Data extracted from a collection:
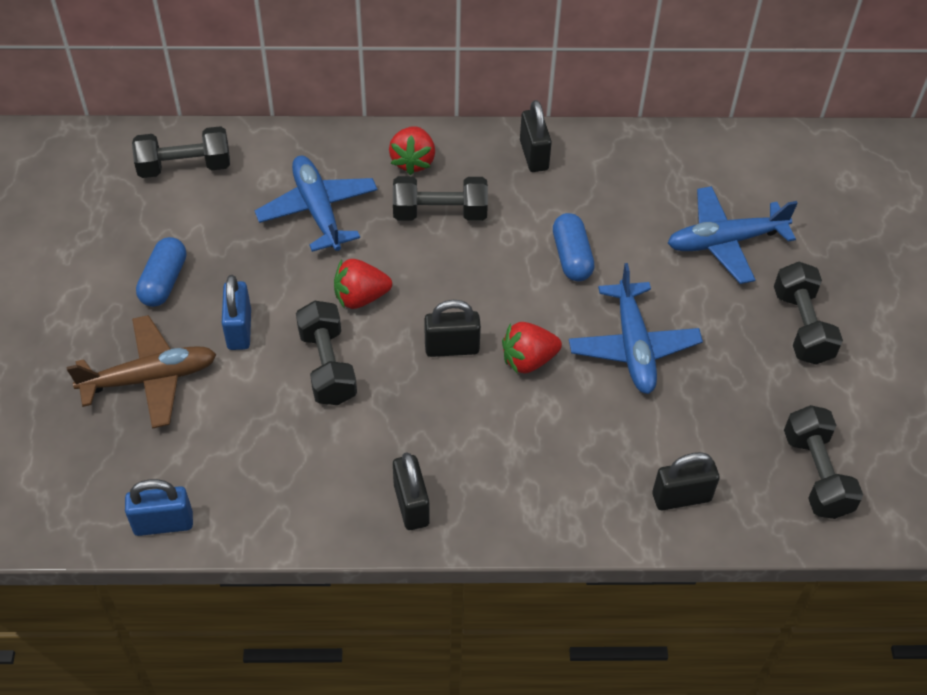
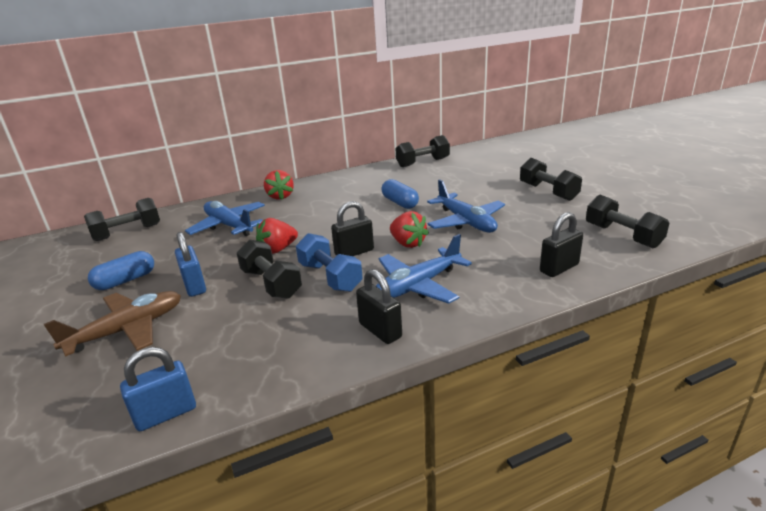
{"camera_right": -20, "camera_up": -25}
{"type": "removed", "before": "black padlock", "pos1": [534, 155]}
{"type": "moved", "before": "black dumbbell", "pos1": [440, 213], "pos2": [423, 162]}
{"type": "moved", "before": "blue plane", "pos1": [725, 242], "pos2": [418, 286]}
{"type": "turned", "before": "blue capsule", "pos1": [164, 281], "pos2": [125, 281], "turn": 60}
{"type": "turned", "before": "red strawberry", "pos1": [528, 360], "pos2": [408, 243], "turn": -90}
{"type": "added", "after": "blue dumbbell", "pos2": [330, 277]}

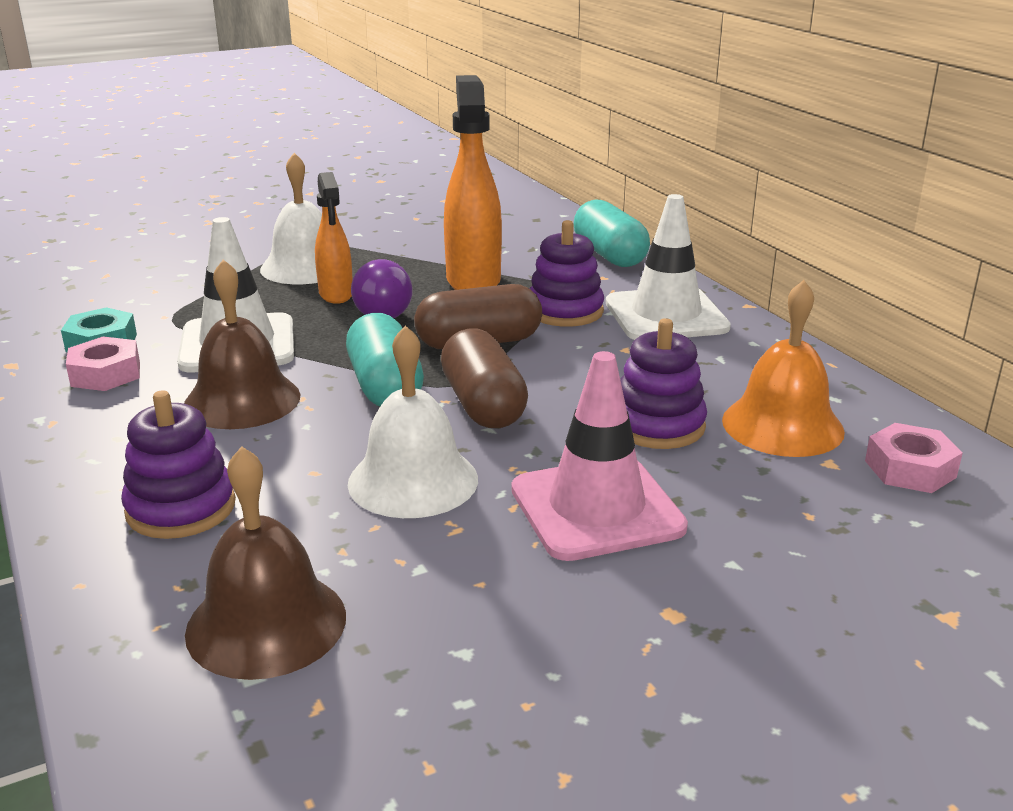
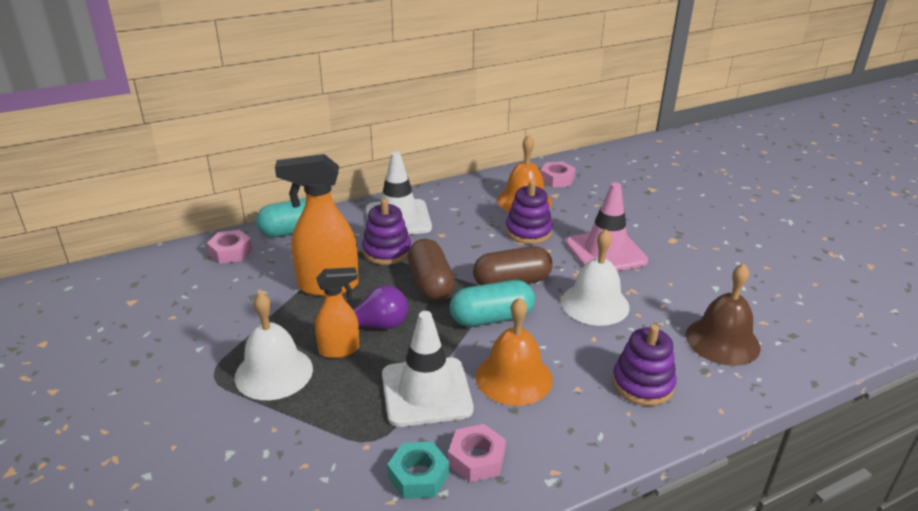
{"camera_right": -90, "camera_up": 5}
{"type": "recoloured", "before": "brown bell", "after": "orange bell", "pos1": [242, 400], "pos2": [514, 377]}
{"type": "added", "after": "pink nut", "pos2": [230, 252]}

* What the task asks
Reproduce each line from the data that has "turn" in it.

* Reply
{"type": "turned", "before": "blue capsule", "pos1": [164, 281], "pos2": [125, 281], "turn": 60}
{"type": "turned", "before": "red strawberry", "pos1": [528, 360], "pos2": [408, 243], "turn": -90}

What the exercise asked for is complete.